- WORK TO COMPLETE
Scan the entries below and say how many lines contain "candle". Write only the number.

+ + + + +

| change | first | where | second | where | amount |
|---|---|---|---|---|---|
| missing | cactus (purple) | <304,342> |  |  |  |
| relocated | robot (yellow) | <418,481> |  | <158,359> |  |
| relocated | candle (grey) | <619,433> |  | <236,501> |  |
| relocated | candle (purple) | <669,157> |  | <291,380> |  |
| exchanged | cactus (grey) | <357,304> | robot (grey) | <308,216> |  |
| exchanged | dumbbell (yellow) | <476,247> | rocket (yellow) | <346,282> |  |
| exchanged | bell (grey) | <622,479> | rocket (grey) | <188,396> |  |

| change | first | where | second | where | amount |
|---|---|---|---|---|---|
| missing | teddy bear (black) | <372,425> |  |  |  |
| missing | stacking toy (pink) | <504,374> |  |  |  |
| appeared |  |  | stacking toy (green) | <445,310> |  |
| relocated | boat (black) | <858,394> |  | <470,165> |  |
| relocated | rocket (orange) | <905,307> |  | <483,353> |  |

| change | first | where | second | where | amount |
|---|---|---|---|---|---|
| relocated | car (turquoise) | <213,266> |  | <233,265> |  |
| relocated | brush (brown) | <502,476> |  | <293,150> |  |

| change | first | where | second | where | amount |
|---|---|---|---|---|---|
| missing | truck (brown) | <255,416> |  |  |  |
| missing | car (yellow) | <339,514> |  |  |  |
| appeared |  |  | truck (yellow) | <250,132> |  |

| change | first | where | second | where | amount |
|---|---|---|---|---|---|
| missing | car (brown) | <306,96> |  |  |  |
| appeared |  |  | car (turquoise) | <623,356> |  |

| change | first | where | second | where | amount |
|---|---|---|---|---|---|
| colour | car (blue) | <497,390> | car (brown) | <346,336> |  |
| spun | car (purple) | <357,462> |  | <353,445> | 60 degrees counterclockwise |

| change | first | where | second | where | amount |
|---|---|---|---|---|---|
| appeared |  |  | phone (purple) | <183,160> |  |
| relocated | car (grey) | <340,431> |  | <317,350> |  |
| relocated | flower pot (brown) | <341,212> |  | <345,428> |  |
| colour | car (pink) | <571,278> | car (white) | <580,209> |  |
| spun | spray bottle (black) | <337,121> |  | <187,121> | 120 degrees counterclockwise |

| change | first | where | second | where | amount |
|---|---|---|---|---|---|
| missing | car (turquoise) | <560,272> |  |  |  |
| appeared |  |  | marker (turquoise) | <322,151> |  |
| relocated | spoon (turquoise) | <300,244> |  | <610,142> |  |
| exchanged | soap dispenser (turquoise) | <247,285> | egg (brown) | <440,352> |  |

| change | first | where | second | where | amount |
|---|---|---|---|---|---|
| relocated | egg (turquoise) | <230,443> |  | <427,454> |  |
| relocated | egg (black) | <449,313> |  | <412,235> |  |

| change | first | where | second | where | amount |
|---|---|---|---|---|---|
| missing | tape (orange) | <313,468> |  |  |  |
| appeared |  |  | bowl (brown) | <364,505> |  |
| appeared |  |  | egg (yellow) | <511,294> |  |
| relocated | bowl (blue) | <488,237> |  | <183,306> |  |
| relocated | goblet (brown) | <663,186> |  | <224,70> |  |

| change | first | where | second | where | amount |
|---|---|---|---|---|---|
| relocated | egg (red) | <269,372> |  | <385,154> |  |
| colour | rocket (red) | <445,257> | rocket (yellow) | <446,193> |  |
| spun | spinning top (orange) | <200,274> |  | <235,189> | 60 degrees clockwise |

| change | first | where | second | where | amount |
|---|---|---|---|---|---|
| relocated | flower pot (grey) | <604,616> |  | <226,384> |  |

+ + + + +

- EXERCISE SOLUTION
2